Written problem
Reproduce verbatim the lines beginning with the line that contains "The width and height of the screenshot" and continuing through the end of the records, including both of those lines.

-- START Materials provided --

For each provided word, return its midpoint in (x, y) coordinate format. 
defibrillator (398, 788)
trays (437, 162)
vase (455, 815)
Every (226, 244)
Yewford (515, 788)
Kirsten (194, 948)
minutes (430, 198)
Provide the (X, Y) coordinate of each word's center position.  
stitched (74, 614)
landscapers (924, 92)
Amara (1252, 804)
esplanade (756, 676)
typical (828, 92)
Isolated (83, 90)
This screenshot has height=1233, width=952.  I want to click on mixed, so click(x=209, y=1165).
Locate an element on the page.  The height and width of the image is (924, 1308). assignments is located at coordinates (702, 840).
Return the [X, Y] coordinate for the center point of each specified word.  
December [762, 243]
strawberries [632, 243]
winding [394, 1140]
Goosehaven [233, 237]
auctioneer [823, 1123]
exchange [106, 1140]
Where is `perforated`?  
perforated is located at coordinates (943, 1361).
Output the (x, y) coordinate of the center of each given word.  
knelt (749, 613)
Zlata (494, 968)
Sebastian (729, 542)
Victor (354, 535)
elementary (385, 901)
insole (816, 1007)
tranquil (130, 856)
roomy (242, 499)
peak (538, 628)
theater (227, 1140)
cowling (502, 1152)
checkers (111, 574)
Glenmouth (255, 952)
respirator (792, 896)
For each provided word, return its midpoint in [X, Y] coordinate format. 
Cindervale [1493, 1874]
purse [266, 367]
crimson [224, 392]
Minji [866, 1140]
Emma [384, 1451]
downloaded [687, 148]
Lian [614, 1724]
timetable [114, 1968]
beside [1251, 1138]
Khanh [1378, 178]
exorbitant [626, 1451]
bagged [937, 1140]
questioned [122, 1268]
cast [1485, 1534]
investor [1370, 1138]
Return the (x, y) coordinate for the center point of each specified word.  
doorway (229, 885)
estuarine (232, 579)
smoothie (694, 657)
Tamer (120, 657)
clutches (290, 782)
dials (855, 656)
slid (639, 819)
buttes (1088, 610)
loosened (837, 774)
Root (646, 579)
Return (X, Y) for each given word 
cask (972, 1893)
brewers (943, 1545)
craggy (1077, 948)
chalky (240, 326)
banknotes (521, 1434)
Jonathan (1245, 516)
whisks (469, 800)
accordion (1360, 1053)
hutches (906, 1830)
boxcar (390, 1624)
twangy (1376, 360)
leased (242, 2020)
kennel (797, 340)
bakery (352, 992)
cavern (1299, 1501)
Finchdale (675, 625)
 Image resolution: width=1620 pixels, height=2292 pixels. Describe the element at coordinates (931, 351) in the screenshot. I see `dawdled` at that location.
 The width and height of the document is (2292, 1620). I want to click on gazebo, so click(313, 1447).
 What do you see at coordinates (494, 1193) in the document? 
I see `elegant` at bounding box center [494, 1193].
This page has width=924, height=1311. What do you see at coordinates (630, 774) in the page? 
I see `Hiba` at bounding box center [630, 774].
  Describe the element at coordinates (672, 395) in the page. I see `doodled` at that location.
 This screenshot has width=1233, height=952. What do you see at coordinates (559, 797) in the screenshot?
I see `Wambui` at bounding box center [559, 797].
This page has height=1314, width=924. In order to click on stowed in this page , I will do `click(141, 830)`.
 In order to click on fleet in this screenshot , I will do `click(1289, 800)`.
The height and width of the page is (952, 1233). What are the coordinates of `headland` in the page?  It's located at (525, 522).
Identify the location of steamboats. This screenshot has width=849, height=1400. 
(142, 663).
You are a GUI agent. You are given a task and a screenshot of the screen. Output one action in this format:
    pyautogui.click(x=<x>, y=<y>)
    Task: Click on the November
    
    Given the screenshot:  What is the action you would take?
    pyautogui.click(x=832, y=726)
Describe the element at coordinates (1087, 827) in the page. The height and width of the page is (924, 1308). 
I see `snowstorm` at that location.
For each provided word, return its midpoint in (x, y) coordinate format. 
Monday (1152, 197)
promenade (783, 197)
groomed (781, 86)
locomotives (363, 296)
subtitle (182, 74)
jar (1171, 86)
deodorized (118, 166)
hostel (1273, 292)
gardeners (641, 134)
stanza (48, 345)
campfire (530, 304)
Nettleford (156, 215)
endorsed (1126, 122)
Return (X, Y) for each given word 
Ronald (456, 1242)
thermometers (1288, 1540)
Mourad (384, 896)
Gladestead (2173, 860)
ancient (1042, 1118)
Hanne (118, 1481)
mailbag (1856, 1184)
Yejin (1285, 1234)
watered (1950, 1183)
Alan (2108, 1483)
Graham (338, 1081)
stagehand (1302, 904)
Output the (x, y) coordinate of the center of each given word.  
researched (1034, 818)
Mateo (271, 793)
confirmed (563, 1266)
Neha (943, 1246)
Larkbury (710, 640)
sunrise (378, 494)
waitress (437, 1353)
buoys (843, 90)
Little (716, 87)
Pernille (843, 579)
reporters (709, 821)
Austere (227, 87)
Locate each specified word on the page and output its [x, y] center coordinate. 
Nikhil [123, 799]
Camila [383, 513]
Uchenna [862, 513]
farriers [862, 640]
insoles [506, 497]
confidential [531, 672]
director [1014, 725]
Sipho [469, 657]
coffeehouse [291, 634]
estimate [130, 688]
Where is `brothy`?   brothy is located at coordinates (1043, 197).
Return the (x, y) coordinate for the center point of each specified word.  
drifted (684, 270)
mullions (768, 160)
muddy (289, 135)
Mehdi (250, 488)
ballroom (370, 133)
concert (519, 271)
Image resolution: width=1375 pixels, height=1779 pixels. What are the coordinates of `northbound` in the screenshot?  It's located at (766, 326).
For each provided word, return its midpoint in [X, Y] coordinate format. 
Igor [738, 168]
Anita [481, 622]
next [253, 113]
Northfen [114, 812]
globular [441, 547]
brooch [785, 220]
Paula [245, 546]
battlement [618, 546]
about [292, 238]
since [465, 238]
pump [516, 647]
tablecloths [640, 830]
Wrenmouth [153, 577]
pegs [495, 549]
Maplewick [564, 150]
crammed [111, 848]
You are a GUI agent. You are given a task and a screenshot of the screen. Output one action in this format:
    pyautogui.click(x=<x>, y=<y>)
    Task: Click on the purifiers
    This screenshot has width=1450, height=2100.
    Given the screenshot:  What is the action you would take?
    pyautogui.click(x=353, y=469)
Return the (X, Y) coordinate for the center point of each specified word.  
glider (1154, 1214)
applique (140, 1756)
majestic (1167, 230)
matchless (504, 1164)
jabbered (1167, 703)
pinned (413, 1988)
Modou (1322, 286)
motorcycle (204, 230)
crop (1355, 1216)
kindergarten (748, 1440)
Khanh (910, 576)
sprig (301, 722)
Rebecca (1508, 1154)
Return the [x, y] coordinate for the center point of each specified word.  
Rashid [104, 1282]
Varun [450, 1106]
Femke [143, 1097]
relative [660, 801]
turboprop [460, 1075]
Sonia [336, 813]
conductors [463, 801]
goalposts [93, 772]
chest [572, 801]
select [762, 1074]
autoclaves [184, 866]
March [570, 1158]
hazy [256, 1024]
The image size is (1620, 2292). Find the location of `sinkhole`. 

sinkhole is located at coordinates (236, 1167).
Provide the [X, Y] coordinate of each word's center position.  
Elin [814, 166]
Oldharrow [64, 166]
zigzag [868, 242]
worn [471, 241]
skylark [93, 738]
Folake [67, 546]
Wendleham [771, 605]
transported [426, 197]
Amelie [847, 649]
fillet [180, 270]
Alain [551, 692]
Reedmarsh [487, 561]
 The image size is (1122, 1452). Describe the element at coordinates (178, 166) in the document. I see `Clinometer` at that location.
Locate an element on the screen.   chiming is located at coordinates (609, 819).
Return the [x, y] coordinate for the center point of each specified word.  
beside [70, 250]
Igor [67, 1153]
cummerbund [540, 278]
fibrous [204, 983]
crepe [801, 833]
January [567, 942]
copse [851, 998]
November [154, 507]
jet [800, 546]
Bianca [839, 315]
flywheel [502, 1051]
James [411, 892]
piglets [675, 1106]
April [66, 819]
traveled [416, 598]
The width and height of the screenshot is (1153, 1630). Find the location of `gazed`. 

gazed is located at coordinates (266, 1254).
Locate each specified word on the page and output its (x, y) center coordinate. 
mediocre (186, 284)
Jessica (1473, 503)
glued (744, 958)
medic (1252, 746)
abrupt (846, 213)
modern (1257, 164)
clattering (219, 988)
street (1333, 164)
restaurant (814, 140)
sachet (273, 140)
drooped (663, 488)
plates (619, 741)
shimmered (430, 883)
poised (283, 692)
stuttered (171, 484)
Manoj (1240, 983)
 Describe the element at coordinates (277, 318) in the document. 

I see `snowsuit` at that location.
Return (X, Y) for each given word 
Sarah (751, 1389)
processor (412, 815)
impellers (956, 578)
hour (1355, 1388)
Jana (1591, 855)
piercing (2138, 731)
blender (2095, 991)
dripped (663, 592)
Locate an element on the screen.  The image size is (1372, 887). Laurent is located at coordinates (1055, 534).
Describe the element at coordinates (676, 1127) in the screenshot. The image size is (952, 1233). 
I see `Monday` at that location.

-- END Materials provided --

Task result
The width and height of the screenshot is (1153, 1630). Find the location of `gazed`. 

gazed is located at coordinates (266, 1254).
Locate each specified word on the page and output its (x, y) center coordinate. 
mediocre (186, 284)
Jessica (1473, 503)
glued (744, 958)
medic (1252, 746)
abrupt (846, 213)
modern (1257, 164)
clattering (219, 988)
street (1333, 164)
restaurant (814, 140)
sachet (273, 140)
drooped (663, 488)
plates (619, 741)
shimmered (430, 883)
poised (283, 692)
stuttered (171, 484)
Manoj (1240, 983)
 Describe the element at coordinates (277, 318) in the document. 

I see `snowsuit` at that location.
Return (X, Y) for each given word 
Sarah (751, 1389)
processor (412, 815)
impellers (956, 578)
hour (1355, 1388)
Jana (1591, 855)
piercing (2138, 731)
blender (2095, 991)
dripped (663, 592)
Locate an element on the screen.  The image size is (1372, 887). Laurent is located at coordinates (1055, 534).
Describe the element at coordinates (676, 1127) in the screenshot. The image size is (952, 1233). 
I see `Monday` at that location.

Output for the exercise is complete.